== Exercise input

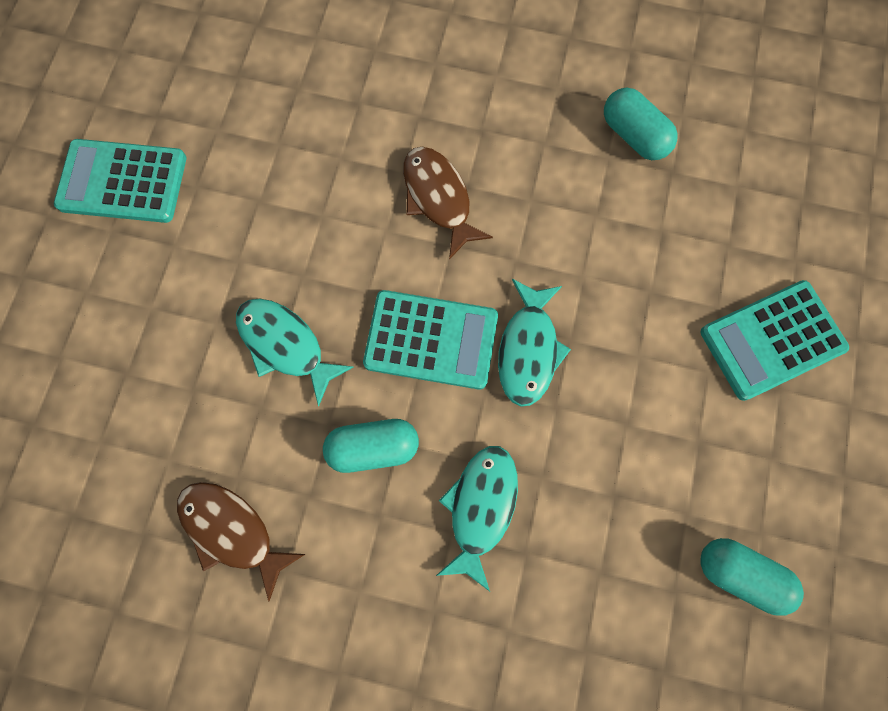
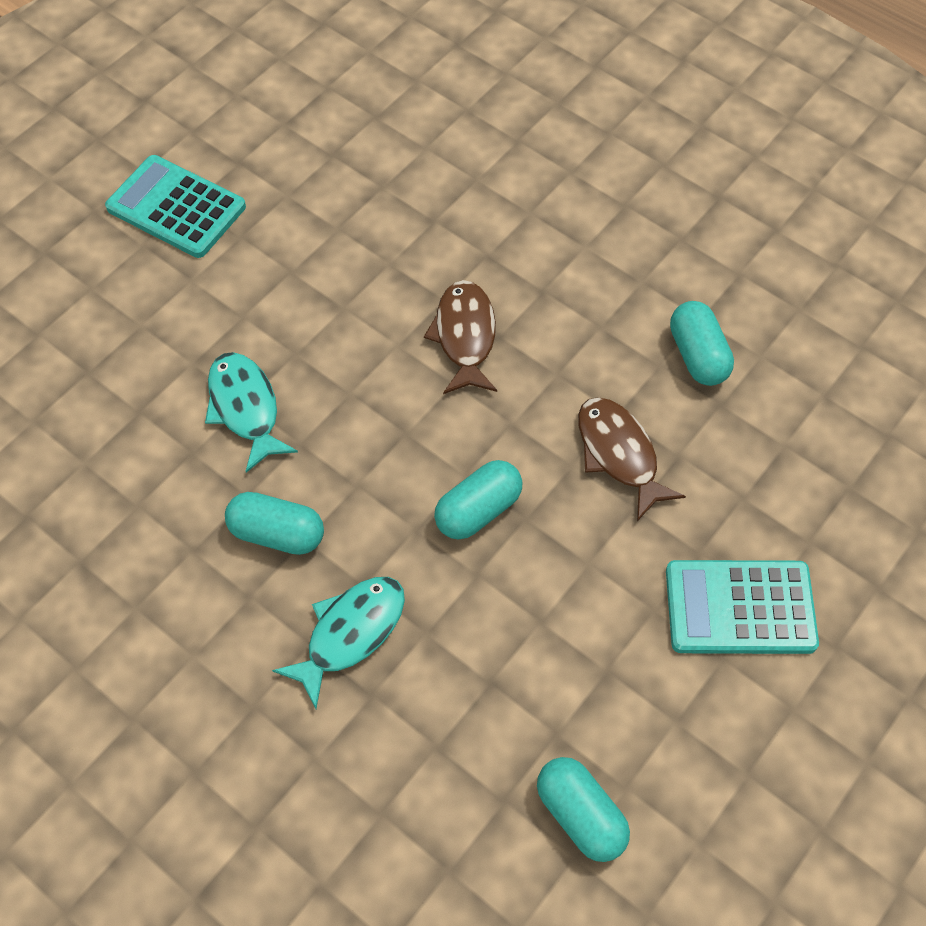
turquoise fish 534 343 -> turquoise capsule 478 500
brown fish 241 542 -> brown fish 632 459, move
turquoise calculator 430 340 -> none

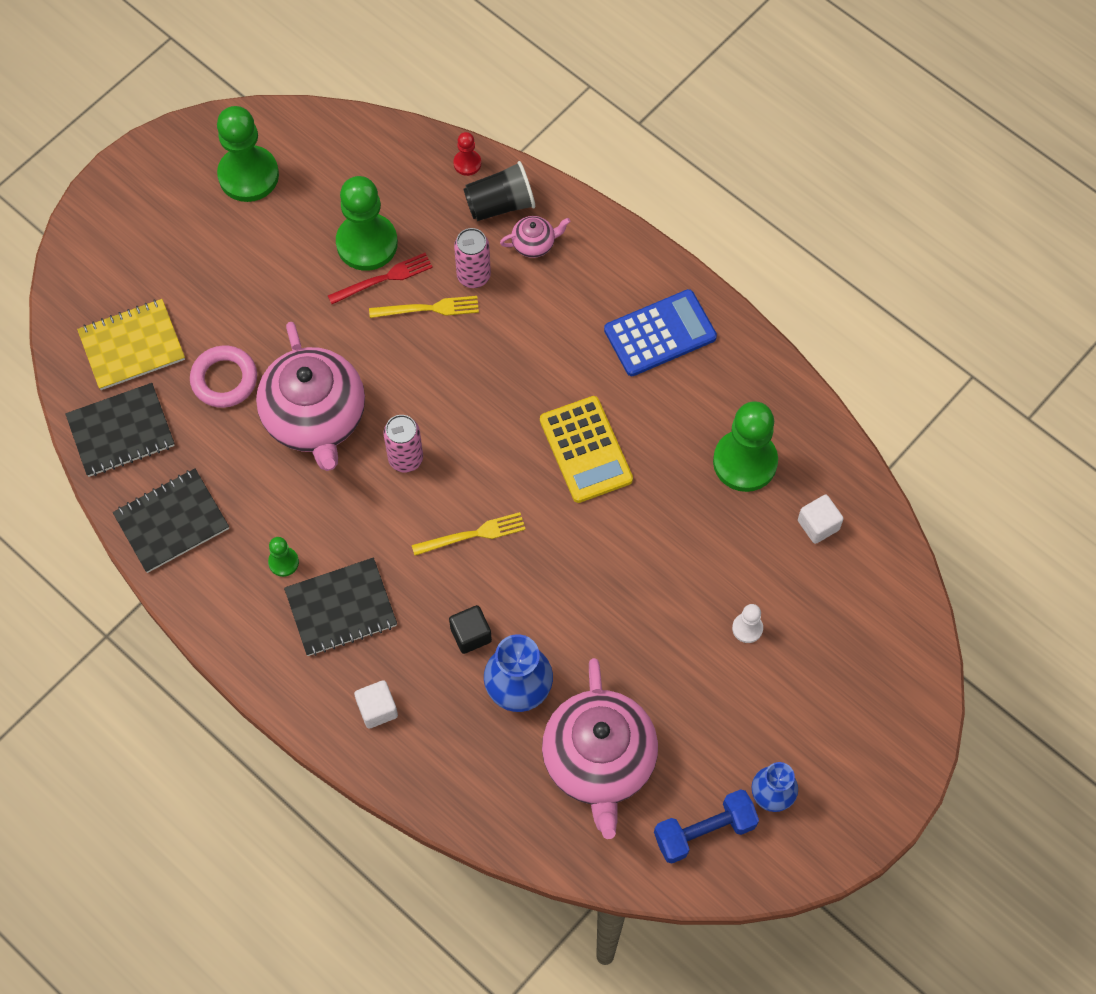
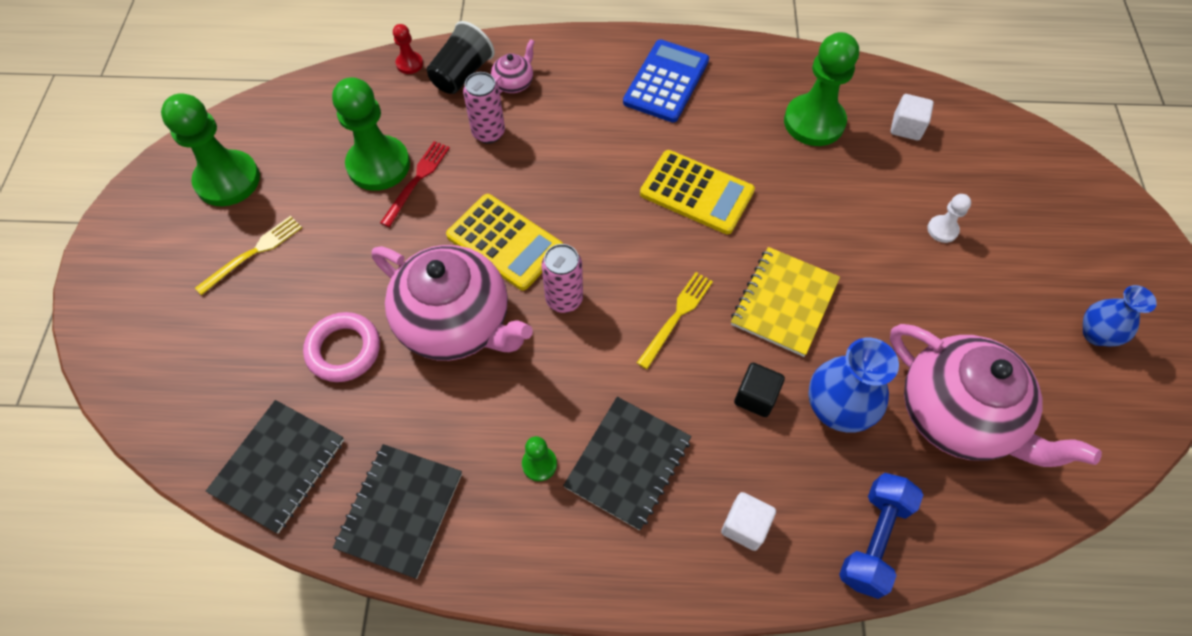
yellow fork 424 307 -> yellow fork 248 255, move
none -> yellow calculator 504 242
yellow notebook 131 344 -> yellow notebook 785 302, move
blue dumbbell 706 826 -> blue dumbbell 881 536, move

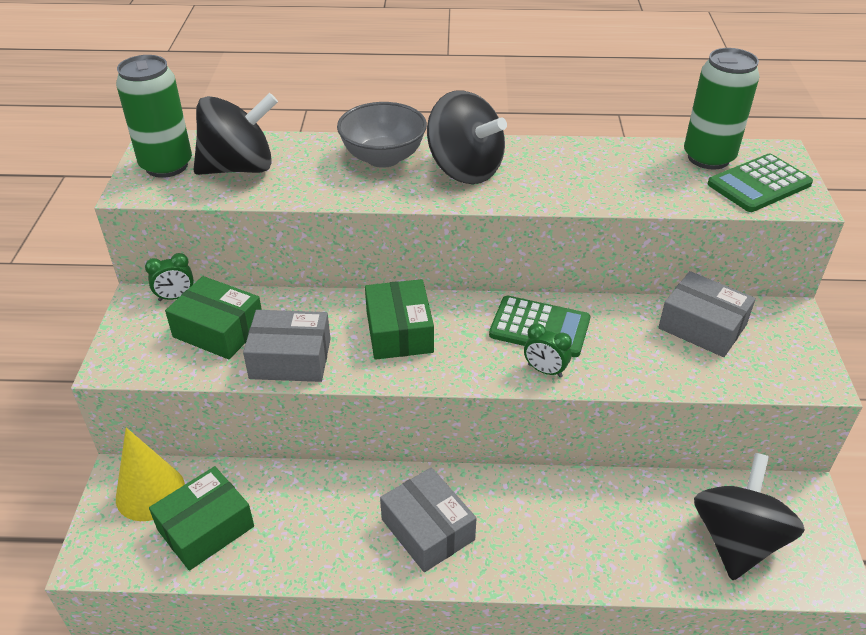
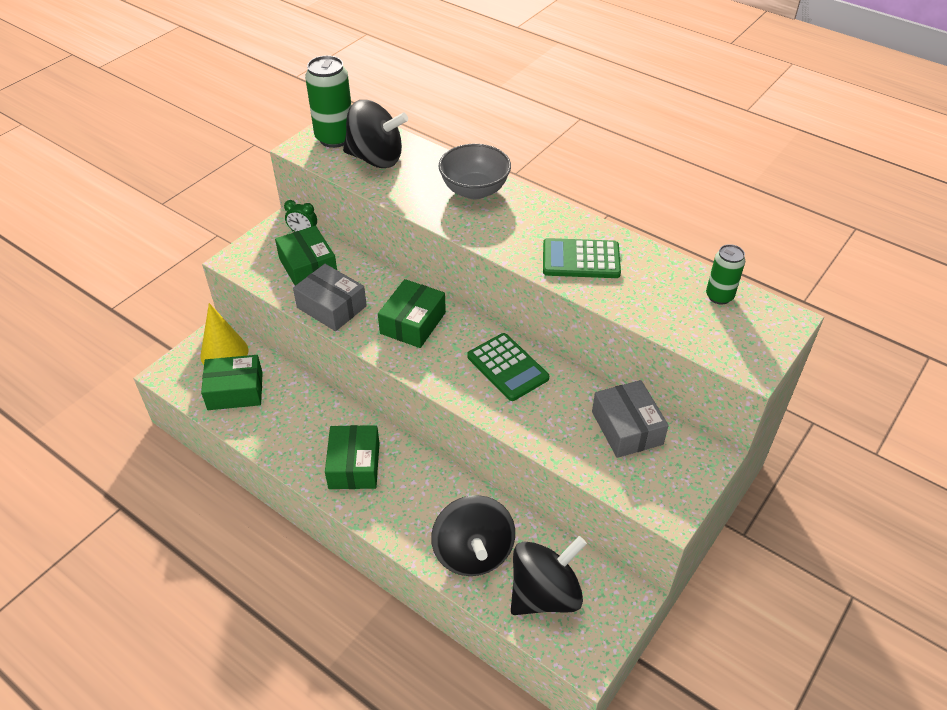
grey box 428 519 -> green box 352 457
black spinning top 467 137 -> black spinning top 473 535, move
green calculator 760 183 -> green calculator 582 258, move
green can 722 109 -> green can 725 274, x0.60
green clock 548 350 -> none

====

### Description of the task
Pictures stay out, and every line of the records is transcribed exactly.

### Written response
turquoise fish 534 343 -> turquoise capsule 478 500
brown fish 241 542 -> brown fish 632 459, move
turquoise calculator 430 340 -> none

yellow fork 424 307 -> yellow fork 248 255, move
none -> yellow calculator 504 242
yellow notebook 131 344 -> yellow notebook 785 302, move
blue dumbbell 706 826 -> blue dumbbell 881 536, move

grey box 428 519 -> green box 352 457
black spinning top 467 137 -> black spinning top 473 535, move
green calculator 760 183 -> green calculator 582 258, move
green can 722 109 -> green can 725 274, x0.60
green clock 548 350 -> none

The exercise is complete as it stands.